Would you please return the lines of the entries below starting at the line that has "(538, 331) = (278, 284): turquoise" and ending at the line that has "(541, 603) = (200, 165): white", both included, exactly as they are?

Scene difference descriptions
════════
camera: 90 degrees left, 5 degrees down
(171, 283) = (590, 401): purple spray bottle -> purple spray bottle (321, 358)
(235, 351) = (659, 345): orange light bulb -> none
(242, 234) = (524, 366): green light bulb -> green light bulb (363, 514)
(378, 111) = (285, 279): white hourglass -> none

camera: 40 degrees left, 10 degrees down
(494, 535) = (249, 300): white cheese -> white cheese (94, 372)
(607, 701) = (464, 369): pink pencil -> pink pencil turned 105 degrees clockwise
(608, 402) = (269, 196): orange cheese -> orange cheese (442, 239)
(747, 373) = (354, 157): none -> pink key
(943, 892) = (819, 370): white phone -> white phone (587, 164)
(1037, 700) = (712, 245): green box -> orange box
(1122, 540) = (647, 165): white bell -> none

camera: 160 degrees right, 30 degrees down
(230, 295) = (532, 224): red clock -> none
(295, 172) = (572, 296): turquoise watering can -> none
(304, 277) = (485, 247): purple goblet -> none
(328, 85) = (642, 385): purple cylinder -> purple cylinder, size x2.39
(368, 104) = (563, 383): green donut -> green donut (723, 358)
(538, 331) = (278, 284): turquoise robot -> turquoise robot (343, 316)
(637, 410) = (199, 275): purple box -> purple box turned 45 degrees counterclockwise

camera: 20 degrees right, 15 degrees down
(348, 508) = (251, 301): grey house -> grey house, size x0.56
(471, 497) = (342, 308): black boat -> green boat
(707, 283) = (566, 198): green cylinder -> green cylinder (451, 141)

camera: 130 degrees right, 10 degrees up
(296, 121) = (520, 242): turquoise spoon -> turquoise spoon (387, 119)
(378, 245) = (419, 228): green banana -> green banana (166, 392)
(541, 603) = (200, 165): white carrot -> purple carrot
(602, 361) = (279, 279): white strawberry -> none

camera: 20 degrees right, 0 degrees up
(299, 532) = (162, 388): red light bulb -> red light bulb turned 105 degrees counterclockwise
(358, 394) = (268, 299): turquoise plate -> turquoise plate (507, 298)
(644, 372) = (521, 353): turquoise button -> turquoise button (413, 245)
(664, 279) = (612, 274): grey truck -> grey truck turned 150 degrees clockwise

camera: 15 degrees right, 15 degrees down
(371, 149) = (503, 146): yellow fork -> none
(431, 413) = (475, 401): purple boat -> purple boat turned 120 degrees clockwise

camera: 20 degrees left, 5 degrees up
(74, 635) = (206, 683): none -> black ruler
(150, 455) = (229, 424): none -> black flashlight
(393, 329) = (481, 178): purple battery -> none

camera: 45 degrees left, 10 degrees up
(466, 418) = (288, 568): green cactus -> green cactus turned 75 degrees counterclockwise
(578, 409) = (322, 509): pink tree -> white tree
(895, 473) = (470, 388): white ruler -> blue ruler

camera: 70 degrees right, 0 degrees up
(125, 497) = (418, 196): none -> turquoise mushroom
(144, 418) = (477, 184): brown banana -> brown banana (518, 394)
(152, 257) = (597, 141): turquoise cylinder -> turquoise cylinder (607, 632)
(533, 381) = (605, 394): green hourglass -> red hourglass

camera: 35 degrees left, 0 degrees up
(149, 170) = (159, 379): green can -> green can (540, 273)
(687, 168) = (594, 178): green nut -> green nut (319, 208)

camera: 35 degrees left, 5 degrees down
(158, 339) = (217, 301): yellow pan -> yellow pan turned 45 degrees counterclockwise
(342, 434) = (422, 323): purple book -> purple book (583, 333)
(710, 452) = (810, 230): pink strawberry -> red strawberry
════════
Solution to this problem:
(538, 331) = (278, 284): turquoise robot -> turquoise robot (343, 316)
(637, 410) = (199, 275): purple box -> purple box turned 45 degrees counterclockwise

camera: 20 degrees right, 15 degrees down
(348, 508) = (251, 301): grey house -> grey house, size x0.56
(471, 497) = (342, 308): black boat -> green boat
(707, 283) = (566, 198): green cylinder -> green cylinder (451, 141)

camera: 130 degrees right, 10 degrees up
(296, 121) = (520, 242): turquoise spoon -> turquoise spoon (387, 119)
(378, 245) = (419, 228): green banana -> green banana (166, 392)
(541, 603) = (200, 165): white carrot -> purple carrot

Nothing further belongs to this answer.